**WHAT IS BEING ASKED:**
Below are the records; return every line from the one that contains "none -> brown round brick E4:F5 level 2" to the last, exactly, skipping the pictures.

**EXERCISE MATERIAL:**
<<<<
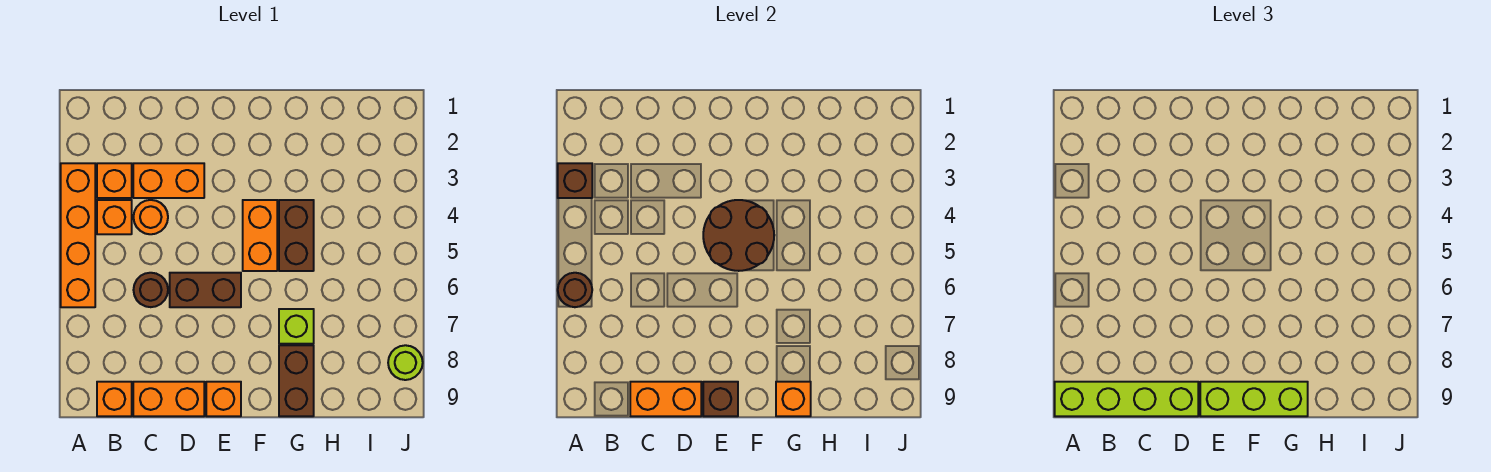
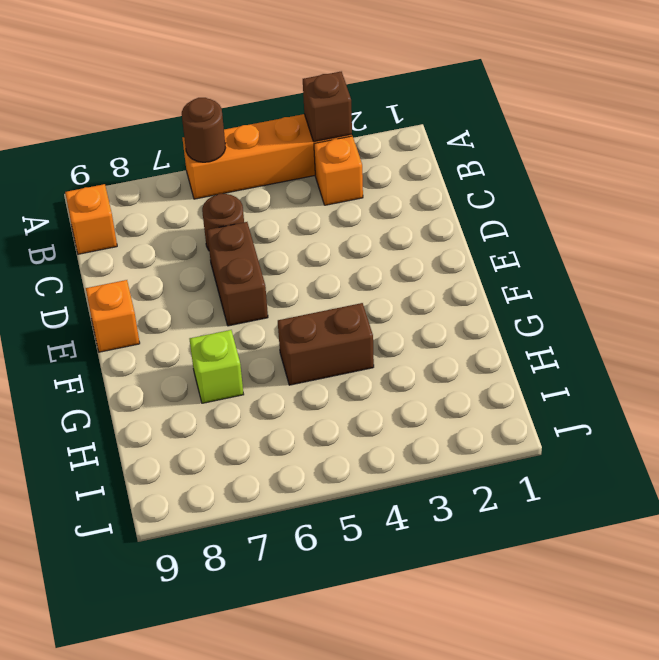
none -> orange brick B4 level 1
none -> orange brick C3:D3 level 1
none -> orange round brick C4 level 1

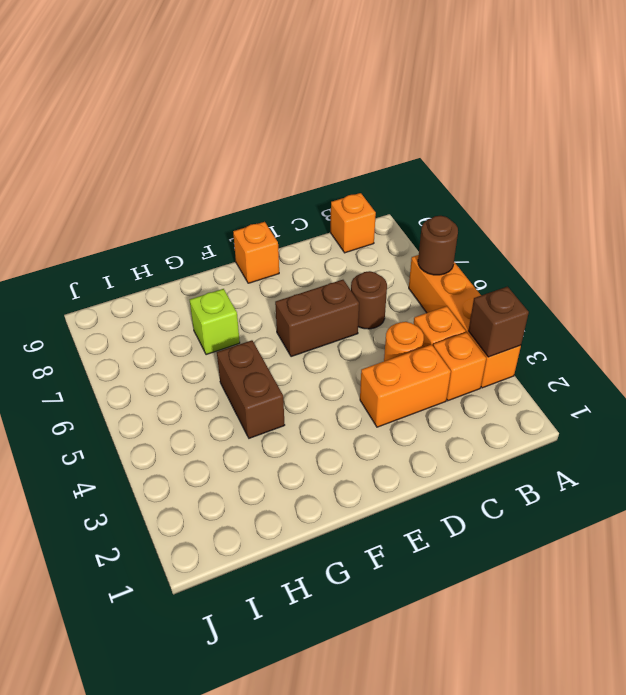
none -> orange brick C9:D9 level 1
none -> orange brick F4:F5 level 1
none -> brown brick G8:G9 level 1

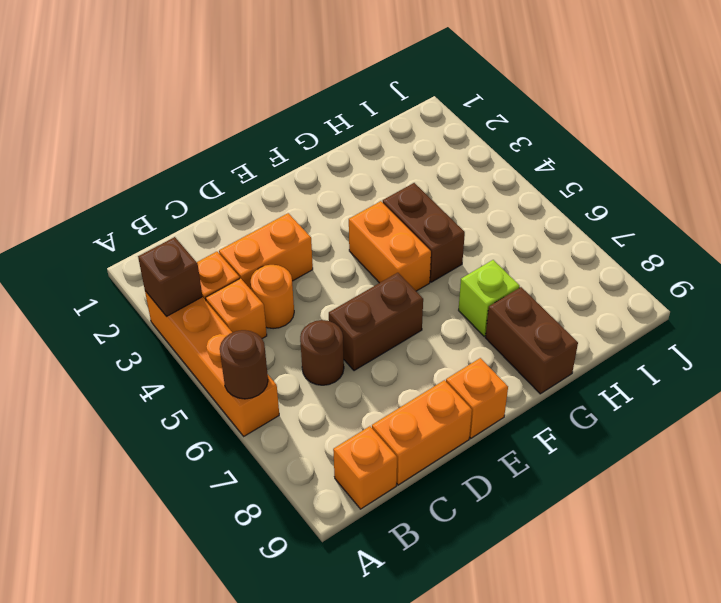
none -> lime round brick J8 level 1
none -> orange brick C9:D9 level 2
none -> brown round brick E4:F5 level 2

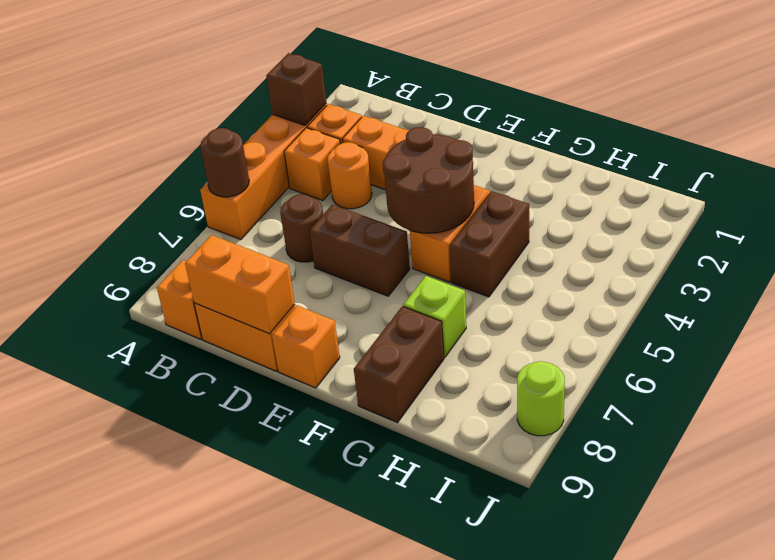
none -> brown brick E9 level 2
none -> orange brick G9 level 2
none -> lime brick A9:D9 level 3

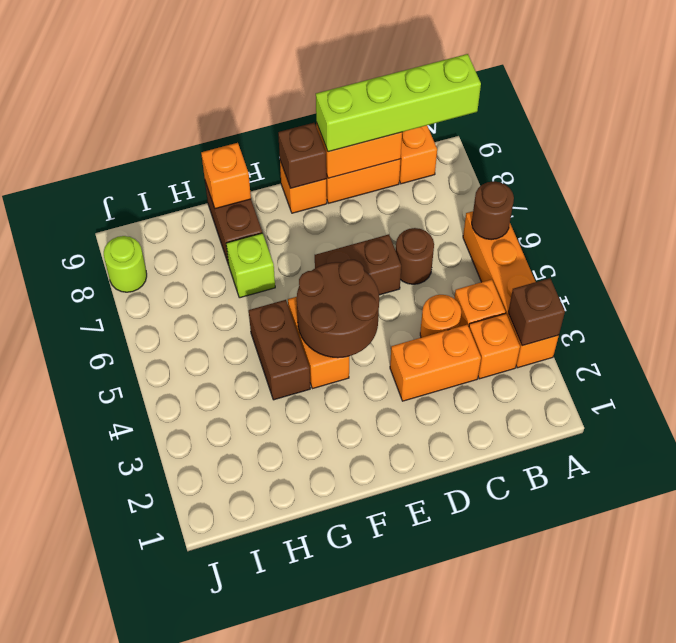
none -> lime brick E9:G9 level 3

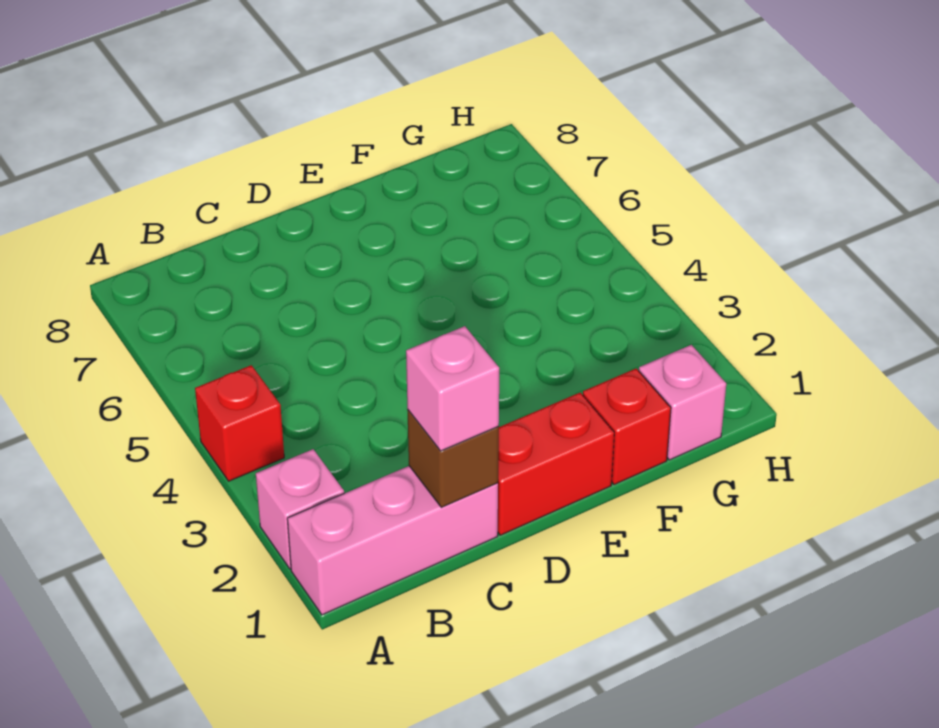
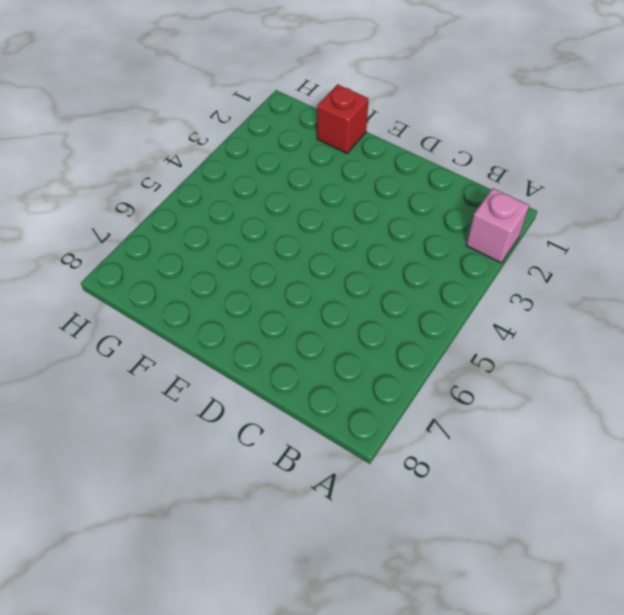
none -> pink brick A1:C1 level 1
none -> red brick A4 level 1

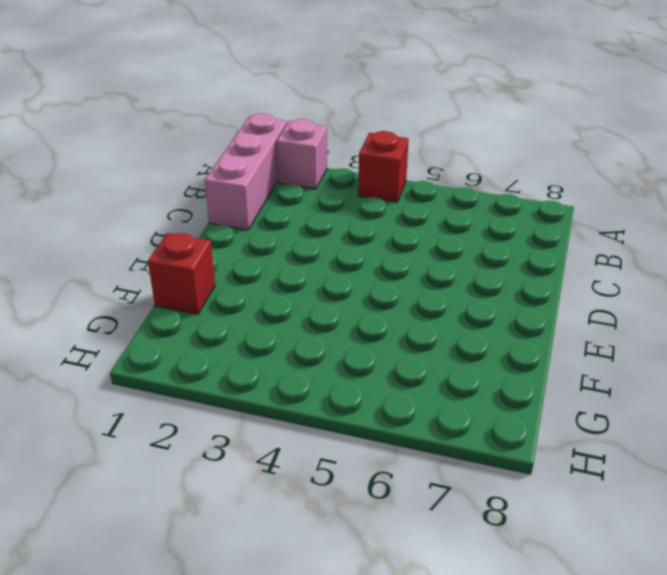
none -> red brick D1:E1 level 1
none -> pink brick G1 level 1

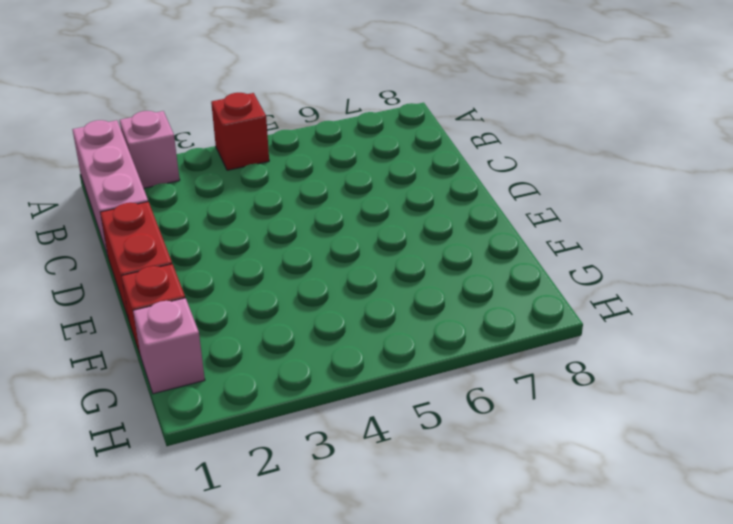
none -> brown brick C1 level 2
none -> pink brick C1 level 3

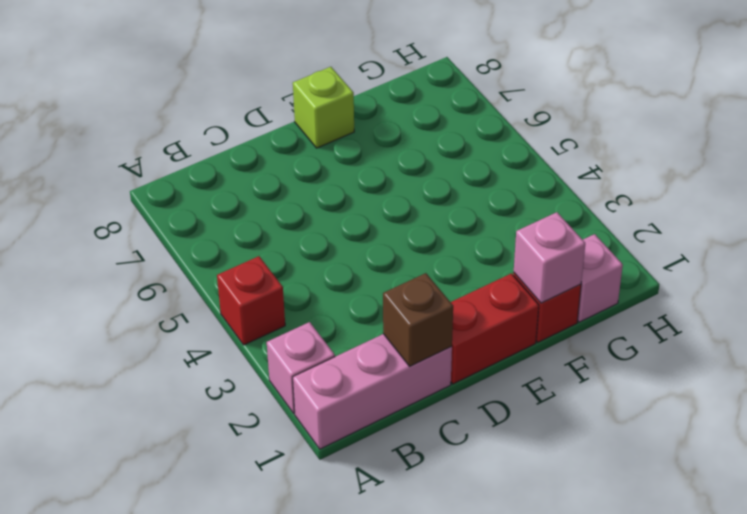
lime brick E8 level 1 -> none
pink brick F1 level 2 -> pink brick C1 level 3

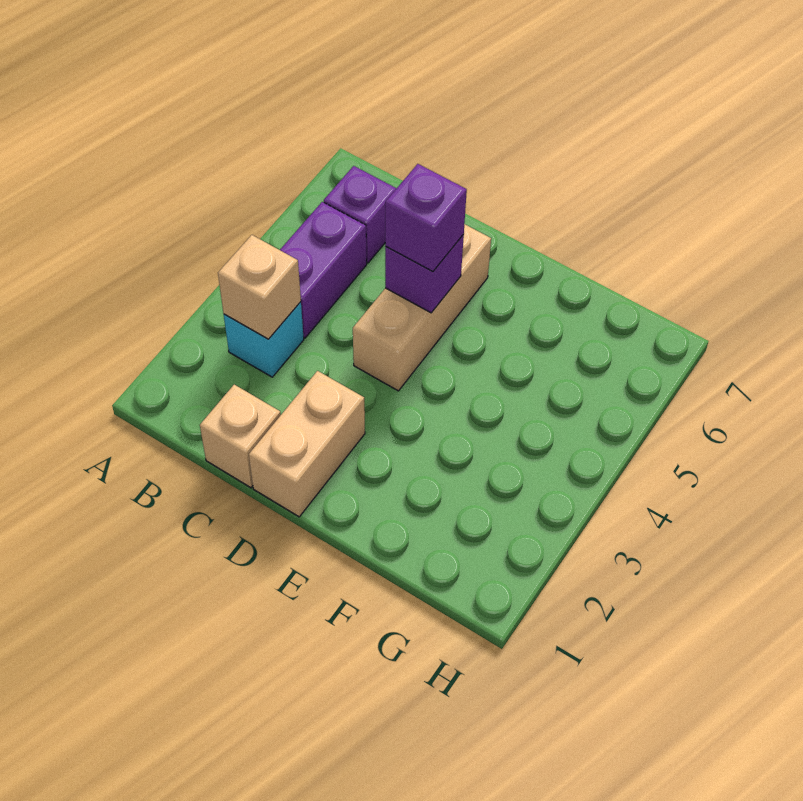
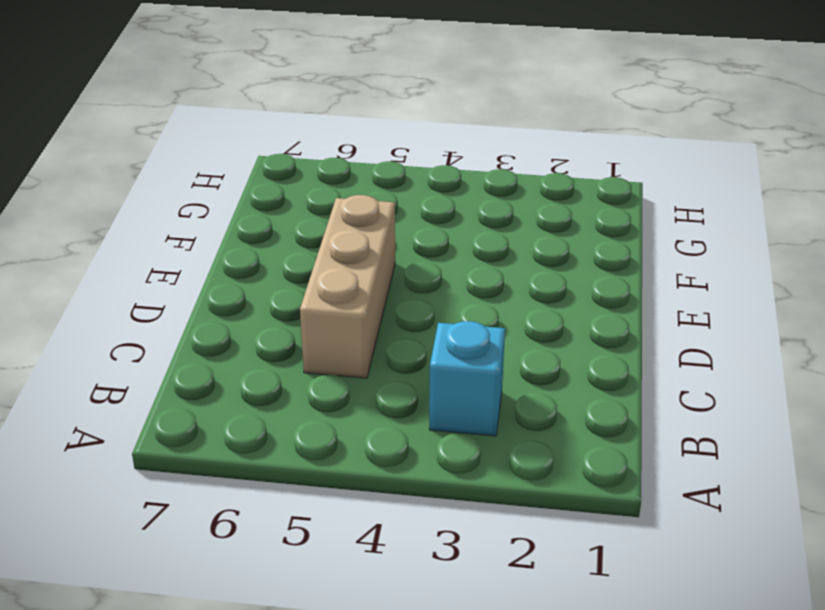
tan brick C5:E5 level 1 -> tan brick D4:D6 level 1
none -> purple brick B4:B5 level 1
none -> purple brick B6 level 1

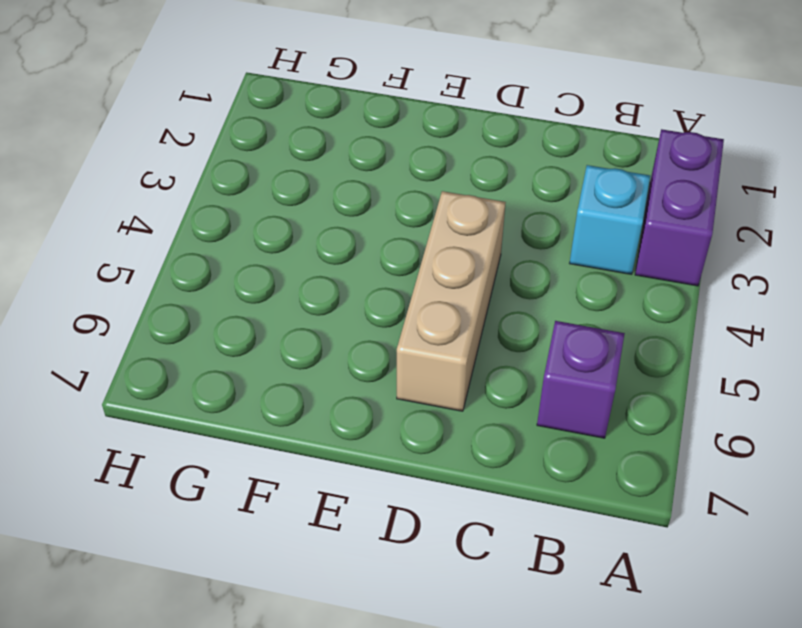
purple brick A2:A3 level 1 -> purple brick B4:B5 level 1
none -> tan brick C1 level 1
none -> tan brick D1:D2 level 1

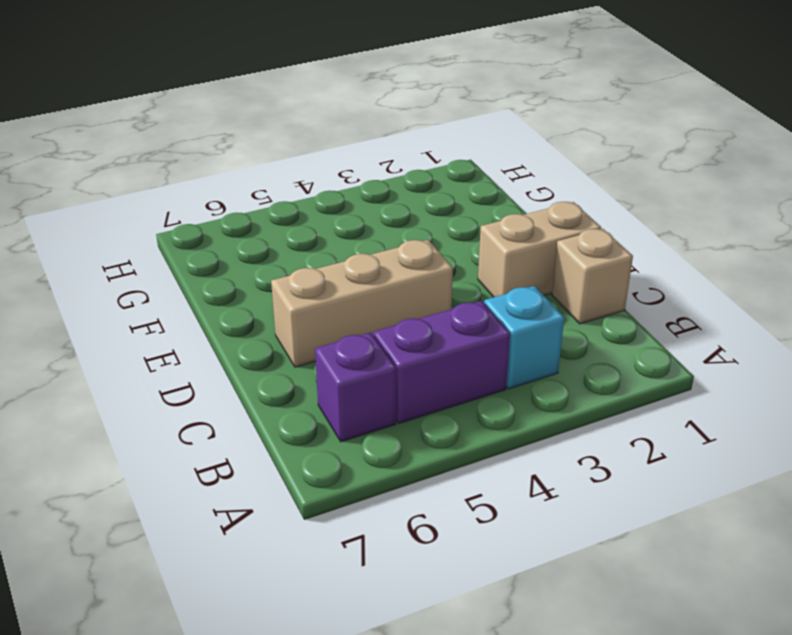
none -> tan brick B3 level 2
none -> purple brick D5 level 2

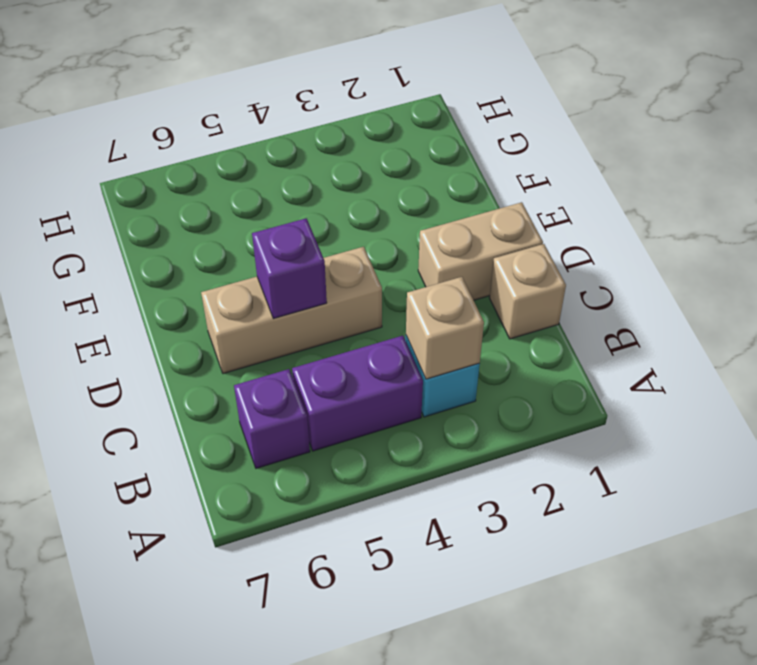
none -> purple brick D5 level 3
>>>>
**RESPONSE TO THE EXERCISE:**
none -> brown round brick E4:F5 level 2

none -> brown brick E9 level 2
none -> orange brick G9 level 2
none -> lime brick A9:D9 level 3

none -> lime brick E9:G9 level 3

none -> pink brick A1:C1 level 1
none -> red brick A4 level 1

none -> red brick D1:E1 level 1
none -> pink brick G1 level 1

none -> brown brick C1 level 2
none -> pink brick C1 level 3

lime brick E8 level 1 -> none
pink brick F1 level 2 -> pink brick C1 level 3

tan brick C5:E5 level 1 -> tan brick D4:D6 level 1
none -> purple brick B4:B5 level 1
none -> purple brick B6 level 1

purple brick A2:A3 level 1 -> purple brick B4:B5 level 1
none -> tan brick C1 level 1
none -> tan brick D1:D2 level 1

none -> tan brick B3 level 2
none -> purple brick D5 level 2

none -> purple brick D5 level 3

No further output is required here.